**Given request**
Update the listing from the line that contains "scorching (931, 475)" through the line that contains "upgraded [343, 534]", replacing "drawer" with "cabinet" and leaving everything else as it is; return only those lines.

═══ Record extracts ═══

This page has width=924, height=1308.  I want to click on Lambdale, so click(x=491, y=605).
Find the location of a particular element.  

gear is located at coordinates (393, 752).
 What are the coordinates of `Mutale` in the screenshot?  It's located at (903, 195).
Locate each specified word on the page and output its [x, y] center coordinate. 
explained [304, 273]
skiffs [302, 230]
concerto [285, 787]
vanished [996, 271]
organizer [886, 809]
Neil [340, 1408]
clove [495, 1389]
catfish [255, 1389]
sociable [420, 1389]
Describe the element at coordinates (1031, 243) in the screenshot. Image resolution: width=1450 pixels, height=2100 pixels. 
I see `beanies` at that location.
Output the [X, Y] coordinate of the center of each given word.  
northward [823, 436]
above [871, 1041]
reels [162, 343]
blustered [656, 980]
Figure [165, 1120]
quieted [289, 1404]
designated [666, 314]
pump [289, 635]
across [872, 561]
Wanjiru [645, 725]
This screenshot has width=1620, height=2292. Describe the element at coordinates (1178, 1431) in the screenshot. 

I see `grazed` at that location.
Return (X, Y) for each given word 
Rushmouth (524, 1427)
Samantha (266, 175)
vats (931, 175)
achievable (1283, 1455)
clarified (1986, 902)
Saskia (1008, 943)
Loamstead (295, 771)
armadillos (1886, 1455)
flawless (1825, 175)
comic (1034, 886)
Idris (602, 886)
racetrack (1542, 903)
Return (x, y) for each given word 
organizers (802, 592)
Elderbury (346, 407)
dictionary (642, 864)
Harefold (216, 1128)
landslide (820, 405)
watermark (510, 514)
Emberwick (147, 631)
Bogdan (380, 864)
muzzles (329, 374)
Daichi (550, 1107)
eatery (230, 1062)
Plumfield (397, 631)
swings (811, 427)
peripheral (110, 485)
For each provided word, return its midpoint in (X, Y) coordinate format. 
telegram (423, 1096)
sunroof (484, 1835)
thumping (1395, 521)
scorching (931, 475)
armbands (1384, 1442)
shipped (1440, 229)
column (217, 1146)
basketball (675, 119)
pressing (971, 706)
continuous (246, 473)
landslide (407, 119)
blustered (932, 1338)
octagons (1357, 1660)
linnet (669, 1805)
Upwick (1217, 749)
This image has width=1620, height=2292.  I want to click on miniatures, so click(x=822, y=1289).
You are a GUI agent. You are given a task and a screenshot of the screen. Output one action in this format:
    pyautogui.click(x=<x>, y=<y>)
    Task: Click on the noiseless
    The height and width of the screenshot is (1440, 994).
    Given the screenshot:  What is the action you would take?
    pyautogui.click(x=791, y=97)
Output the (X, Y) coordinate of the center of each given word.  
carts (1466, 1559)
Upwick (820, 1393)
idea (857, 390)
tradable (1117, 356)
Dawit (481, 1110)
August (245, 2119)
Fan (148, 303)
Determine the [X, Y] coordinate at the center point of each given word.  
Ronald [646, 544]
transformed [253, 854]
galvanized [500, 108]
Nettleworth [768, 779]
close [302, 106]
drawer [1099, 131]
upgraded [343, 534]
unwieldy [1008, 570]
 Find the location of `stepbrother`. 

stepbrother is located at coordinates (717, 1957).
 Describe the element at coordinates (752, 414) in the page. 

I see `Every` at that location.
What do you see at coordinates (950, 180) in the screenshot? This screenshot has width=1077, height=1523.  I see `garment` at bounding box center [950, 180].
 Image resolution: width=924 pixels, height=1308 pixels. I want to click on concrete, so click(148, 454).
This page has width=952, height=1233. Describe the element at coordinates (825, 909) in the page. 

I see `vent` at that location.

═══

**Written reply**
scorching (931, 475)
armbands (1384, 1442)
shipped (1440, 229)
column (217, 1146)
basketball (675, 119)
pressing (971, 706)
continuous (246, 473)
landslide (407, 119)
blustered (932, 1338)
octagons (1357, 1660)
linnet (669, 1805)
Upwick (1217, 749)
This image has width=1620, height=2292.  I want to click on miniatures, so click(x=822, y=1289).
You are a GUI agent. You are given a task and a screenshot of the screen. Output one action in this format:
    pyautogui.click(x=<x>, y=<y>)
    Task: Click on the noiseless
    The height and width of the screenshot is (1440, 994).
    Given the screenshot:  What is the action you would take?
    pyautogui.click(x=791, y=97)
Output the (X, Y) coordinate of the center of each given word.  
carts (1466, 1559)
Upwick (820, 1393)
idea (857, 390)
tradable (1117, 356)
Dawit (481, 1110)
August (245, 2119)
Fan (148, 303)
Determine the [X, Y] coordinate at the center point of each given word.  
Ronald [646, 544]
transformed [253, 854]
galvanized [500, 108]
Nettleworth [768, 779]
close [302, 106]
cabinet [1099, 131]
upgraded [343, 534]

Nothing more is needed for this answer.